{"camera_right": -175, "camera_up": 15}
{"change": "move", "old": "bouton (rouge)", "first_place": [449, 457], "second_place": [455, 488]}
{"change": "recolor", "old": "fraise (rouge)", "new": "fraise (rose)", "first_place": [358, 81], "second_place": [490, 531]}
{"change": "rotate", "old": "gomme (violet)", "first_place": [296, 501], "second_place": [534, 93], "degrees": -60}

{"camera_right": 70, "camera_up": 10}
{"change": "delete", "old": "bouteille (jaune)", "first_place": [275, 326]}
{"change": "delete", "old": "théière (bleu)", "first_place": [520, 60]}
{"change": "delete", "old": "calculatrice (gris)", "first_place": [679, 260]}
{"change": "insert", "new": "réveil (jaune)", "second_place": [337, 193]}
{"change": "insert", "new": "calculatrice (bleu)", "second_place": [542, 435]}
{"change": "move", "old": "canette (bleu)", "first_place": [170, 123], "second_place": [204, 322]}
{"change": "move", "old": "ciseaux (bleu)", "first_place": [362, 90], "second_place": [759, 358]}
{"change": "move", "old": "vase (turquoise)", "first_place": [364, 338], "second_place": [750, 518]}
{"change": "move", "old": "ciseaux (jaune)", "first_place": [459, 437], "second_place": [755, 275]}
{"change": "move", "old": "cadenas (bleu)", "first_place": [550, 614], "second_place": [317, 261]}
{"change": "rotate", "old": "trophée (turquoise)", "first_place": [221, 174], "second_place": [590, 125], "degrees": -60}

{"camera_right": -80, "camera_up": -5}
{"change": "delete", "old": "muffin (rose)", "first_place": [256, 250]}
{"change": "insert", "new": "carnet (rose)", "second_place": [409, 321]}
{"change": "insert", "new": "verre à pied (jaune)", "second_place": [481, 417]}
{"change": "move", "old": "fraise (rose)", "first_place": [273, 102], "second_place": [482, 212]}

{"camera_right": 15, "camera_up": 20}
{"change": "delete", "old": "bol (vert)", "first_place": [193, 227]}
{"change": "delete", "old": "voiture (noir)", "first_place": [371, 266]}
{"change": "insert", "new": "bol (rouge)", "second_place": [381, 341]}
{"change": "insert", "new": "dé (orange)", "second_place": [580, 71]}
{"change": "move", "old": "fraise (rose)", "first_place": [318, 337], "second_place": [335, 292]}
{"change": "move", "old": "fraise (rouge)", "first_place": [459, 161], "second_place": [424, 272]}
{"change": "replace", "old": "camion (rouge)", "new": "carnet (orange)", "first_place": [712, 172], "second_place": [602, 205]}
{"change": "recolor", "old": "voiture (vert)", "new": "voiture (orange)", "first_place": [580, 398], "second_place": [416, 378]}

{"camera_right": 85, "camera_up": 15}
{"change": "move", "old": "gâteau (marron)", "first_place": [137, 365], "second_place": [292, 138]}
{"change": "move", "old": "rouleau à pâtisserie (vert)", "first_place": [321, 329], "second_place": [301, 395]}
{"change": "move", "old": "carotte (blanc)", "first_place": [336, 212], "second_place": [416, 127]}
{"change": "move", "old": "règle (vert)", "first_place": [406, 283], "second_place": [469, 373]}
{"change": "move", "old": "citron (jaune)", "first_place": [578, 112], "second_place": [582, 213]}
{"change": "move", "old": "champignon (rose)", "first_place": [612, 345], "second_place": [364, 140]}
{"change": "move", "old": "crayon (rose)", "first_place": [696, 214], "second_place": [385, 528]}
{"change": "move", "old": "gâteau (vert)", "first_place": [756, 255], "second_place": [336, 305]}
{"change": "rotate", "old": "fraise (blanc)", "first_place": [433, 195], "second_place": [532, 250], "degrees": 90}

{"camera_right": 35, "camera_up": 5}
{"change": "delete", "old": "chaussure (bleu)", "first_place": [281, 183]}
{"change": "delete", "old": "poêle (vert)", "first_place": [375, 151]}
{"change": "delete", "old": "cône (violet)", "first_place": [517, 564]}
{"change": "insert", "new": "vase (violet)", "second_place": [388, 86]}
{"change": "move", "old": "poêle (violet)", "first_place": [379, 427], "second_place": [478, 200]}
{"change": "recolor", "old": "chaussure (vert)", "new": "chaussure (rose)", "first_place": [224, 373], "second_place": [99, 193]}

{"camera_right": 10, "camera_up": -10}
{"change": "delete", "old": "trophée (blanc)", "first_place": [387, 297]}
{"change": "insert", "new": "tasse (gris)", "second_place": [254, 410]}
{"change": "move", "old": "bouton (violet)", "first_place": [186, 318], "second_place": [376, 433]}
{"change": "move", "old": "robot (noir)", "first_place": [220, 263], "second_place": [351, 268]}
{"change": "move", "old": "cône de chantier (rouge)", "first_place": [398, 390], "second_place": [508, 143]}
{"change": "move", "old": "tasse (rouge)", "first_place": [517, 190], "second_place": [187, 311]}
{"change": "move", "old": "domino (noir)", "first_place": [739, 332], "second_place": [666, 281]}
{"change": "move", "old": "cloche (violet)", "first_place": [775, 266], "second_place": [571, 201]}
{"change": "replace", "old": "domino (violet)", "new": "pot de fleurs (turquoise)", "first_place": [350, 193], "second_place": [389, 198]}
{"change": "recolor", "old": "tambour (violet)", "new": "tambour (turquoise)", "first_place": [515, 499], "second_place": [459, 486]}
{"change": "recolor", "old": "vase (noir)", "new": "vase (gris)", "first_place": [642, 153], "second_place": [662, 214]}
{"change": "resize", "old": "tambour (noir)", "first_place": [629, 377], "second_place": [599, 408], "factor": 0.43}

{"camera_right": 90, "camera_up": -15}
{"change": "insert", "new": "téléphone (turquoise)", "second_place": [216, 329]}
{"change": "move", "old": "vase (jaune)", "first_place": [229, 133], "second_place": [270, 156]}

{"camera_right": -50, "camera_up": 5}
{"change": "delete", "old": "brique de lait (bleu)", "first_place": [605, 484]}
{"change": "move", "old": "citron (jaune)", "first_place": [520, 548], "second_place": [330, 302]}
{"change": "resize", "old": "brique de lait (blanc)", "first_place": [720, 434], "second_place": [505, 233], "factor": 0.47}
* * * *
Task objective:
Restate the records above word for word, omitting nothing.

Answer below:
{"camera_right": -175, "camera_up": 15}
{"change": "move", "old": "bouton (rouge)", "first_place": [449, 457], "second_place": [455, 488]}
{"change": "recolor", "old": "fraise (rouge)", "new": "fraise (rose)", "first_place": [358, 81], "second_place": [490, 531]}
{"change": "rotate", "old": "gomme (violet)", "first_place": [296, 501], "second_place": [534, 93], "degrees": -60}

{"camera_right": 70, "camera_up": 10}
{"change": "delete", "old": "bouteille (jaune)", "first_place": [275, 326]}
{"change": "delete", "old": "théière (bleu)", "first_place": [520, 60]}
{"change": "delete", "old": "calculatrice (gris)", "first_place": [679, 260]}
{"change": "insert", "new": "réveil (jaune)", "second_place": [337, 193]}
{"change": "insert", "new": "calculatrice (bleu)", "second_place": [542, 435]}
{"change": "move", "old": "canette (bleu)", "first_place": [170, 123], "second_place": [204, 322]}
{"change": "move", "old": "ciseaux (bleu)", "first_place": [362, 90], "second_place": [759, 358]}
{"change": "move", "old": "vase (turquoise)", "first_place": [364, 338], "second_place": [750, 518]}
{"change": "move", "old": "ciseaux (jaune)", "first_place": [459, 437], "second_place": [755, 275]}
{"change": "move", "old": "cadenas (bleu)", "first_place": [550, 614], "second_place": [317, 261]}
{"change": "rotate", "old": "trophée (turquoise)", "first_place": [221, 174], "second_place": [590, 125], "degrees": -60}

{"camera_right": -80, "camera_up": -5}
{"change": "delete", "old": "muffin (rose)", "first_place": [256, 250]}
{"change": "insert", "new": "carnet (rose)", "second_place": [409, 321]}
{"change": "insert", "new": "verre à pied (jaune)", "second_place": [481, 417]}
{"change": "move", "old": "fraise (rose)", "first_place": [273, 102], "second_place": [482, 212]}

{"camera_right": 15, "camera_up": 20}
{"change": "delete", "old": "bol (vert)", "first_place": [193, 227]}
{"change": "delete", "old": "voiture (noir)", "first_place": [371, 266]}
{"change": "insert", "new": "bol (rouge)", "second_place": [381, 341]}
{"change": "insert", "new": "dé (orange)", "second_place": [580, 71]}
{"change": "move", "old": "fraise (rose)", "first_place": [318, 337], "second_place": [335, 292]}
{"change": "move", "old": "fraise (rouge)", "first_place": [459, 161], "second_place": [424, 272]}
{"change": "replace", "old": "camion (rouge)", "new": "carnet (orange)", "first_place": [712, 172], "second_place": [602, 205]}
{"change": "recolor", "old": "voiture (vert)", "new": "voiture (orange)", "first_place": [580, 398], "second_place": [416, 378]}

{"camera_right": 85, "camera_up": 15}
{"change": "move", "old": "gâteau (marron)", "first_place": [137, 365], "second_place": [292, 138]}
{"change": "move", "old": "rouleau à pâtisserie (vert)", "first_place": [321, 329], "second_place": [301, 395]}
{"change": "move", "old": "carotte (blanc)", "first_place": [336, 212], "second_place": [416, 127]}
{"change": "move", "old": "règle (vert)", "first_place": [406, 283], "second_place": [469, 373]}
{"change": "move", "old": "citron (jaune)", "first_place": [578, 112], "second_place": [582, 213]}
{"change": "move", "old": "champignon (rose)", "first_place": [612, 345], "second_place": [364, 140]}
{"change": "move", "old": "crayon (rose)", "first_place": [696, 214], "second_place": [385, 528]}
{"change": "move", "old": "gâteau (vert)", "first_place": [756, 255], "second_place": [336, 305]}
{"change": "rotate", "old": "fraise (blanc)", "first_place": [433, 195], "second_place": [532, 250], "degrees": 90}

{"camera_right": 35, "camera_up": 5}
{"change": "delete", "old": "chaussure (bleu)", "first_place": [281, 183]}
{"change": "delete", "old": "poêle (vert)", "first_place": [375, 151]}
{"change": "delete", "old": "cône (violet)", "first_place": [517, 564]}
{"change": "insert", "new": "vase (violet)", "second_place": [388, 86]}
{"change": "move", "old": "poêle (violet)", "first_place": [379, 427], "second_place": [478, 200]}
{"change": "recolor", "old": "chaussure (vert)", "new": "chaussure (rose)", "first_place": [224, 373], "second_place": [99, 193]}

{"camera_right": 10, "camera_up": -10}
{"change": "delete", "old": "trophée (blanc)", "first_place": [387, 297]}
{"change": "insert", "new": "tasse (gris)", "second_place": [254, 410]}
{"change": "move", "old": "bouton (violet)", "first_place": [186, 318], "second_place": [376, 433]}
{"change": "move", "old": "robot (noir)", "first_place": [220, 263], "second_place": [351, 268]}
{"change": "move", "old": "cône de chantier (rouge)", "first_place": [398, 390], "second_place": [508, 143]}
{"change": "move", "old": "tasse (rouge)", "first_place": [517, 190], "second_place": [187, 311]}
{"change": "move", "old": "domino (noir)", "first_place": [739, 332], "second_place": [666, 281]}
{"change": "move", "old": "cloche (violet)", "first_place": [775, 266], "second_place": [571, 201]}
{"change": "replace", "old": "domino (violet)", "new": "pot de fleurs (turquoise)", "first_place": [350, 193], "second_place": [389, 198]}
{"change": "recolor", "old": "tambour (violet)", "new": "tambour (turquoise)", "first_place": [515, 499], "second_place": [459, 486]}
{"change": "recolor", "old": "vase (noir)", "new": "vase (gris)", "first_place": [642, 153], "second_place": [662, 214]}
{"change": "resize", "old": "tambour (noir)", "first_place": [629, 377], "second_place": [599, 408], "factor": 0.43}

{"camera_right": 90, "camera_up": -15}
{"change": "insert", "new": "téléphone (turquoise)", "second_place": [216, 329]}
{"change": "move", "old": "vase (jaune)", "first_place": [229, 133], "second_place": [270, 156]}

{"camera_right": -50, "camera_up": 5}
{"change": "delete", "old": "brique de lait (bleu)", "first_place": [605, 484]}
{"change": "move", "old": "citron (jaune)", "first_place": [520, 548], "second_place": [330, 302]}
{"change": "resize", "old": "brique de lait (blanc)", "first_place": [720, 434], "second_place": [505, 233], "factor": 0.47}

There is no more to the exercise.